### Exercise requirements
What do the lines say from the start of the entries through the one containing "turquoise spoon: 7 -> 10"? Repeat them exactly.

Source data
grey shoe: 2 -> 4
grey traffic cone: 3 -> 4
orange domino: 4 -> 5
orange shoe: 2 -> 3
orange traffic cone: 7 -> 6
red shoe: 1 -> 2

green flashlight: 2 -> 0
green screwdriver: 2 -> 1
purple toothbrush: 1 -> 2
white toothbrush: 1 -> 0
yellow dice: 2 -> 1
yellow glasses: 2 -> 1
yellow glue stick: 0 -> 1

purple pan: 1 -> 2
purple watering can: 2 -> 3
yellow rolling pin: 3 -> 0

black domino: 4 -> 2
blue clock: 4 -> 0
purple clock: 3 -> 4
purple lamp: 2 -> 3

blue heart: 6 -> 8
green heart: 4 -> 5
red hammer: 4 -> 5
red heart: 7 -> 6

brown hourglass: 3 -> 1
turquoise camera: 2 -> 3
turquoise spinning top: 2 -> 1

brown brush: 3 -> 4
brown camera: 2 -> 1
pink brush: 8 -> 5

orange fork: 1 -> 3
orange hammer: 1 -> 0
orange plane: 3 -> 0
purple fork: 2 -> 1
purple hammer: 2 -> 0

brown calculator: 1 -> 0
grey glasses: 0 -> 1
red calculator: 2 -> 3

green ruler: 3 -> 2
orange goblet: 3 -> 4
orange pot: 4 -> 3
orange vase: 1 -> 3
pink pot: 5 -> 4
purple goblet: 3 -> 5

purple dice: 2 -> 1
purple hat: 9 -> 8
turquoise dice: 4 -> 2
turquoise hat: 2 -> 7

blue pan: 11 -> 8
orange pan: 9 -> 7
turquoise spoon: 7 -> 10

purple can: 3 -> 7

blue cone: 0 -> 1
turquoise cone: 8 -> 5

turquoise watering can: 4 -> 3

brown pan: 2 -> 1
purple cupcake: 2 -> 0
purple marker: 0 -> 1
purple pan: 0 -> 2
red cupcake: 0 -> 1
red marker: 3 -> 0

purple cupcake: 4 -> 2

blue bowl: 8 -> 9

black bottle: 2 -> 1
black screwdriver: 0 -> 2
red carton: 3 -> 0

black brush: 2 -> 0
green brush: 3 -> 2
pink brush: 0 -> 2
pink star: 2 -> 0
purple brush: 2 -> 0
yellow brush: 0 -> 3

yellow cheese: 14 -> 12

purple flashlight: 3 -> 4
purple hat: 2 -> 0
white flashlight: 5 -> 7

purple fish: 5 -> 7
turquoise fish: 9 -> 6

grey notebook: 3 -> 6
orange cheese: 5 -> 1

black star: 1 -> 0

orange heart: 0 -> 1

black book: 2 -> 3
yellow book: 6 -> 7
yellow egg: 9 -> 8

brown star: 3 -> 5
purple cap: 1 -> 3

### Response to the exercise
grey shoe: 2 -> 4
grey traffic cone: 3 -> 4
orange domino: 4 -> 5
orange shoe: 2 -> 3
orange traffic cone: 7 -> 6
red shoe: 1 -> 2

green flashlight: 2 -> 0
green screwdriver: 2 -> 1
purple toothbrush: 1 -> 2
white toothbrush: 1 -> 0
yellow dice: 2 -> 1
yellow glasses: 2 -> 1
yellow glue stick: 0 -> 1

purple pan: 1 -> 2
purple watering can: 2 -> 3
yellow rolling pin: 3 -> 0

black domino: 4 -> 2
blue clock: 4 -> 0
purple clock: 3 -> 4
purple lamp: 2 -> 3

blue heart: 6 -> 8
green heart: 4 -> 5
red hammer: 4 -> 5
red heart: 7 -> 6

brown hourglass: 3 -> 1
turquoise camera: 2 -> 3
turquoise spinning top: 2 -> 1

brown brush: 3 -> 4
brown camera: 2 -> 1
pink brush: 8 -> 5

orange fork: 1 -> 3
orange hammer: 1 -> 0
orange plane: 3 -> 0
purple fork: 2 -> 1
purple hammer: 2 -> 0

brown calculator: 1 -> 0
grey glasses: 0 -> 1
red calculator: 2 -> 3

green ruler: 3 -> 2
orange goblet: 3 -> 4
orange pot: 4 -> 3
orange vase: 1 -> 3
pink pot: 5 -> 4
purple goblet: 3 -> 5

purple dice: 2 -> 1
purple hat: 9 -> 8
turquoise dice: 4 -> 2
turquoise hat: 2 -> 7

blue pan: 11 -> 8
orange pan: 9 -> 7
turquoise spoon: 7 -> 10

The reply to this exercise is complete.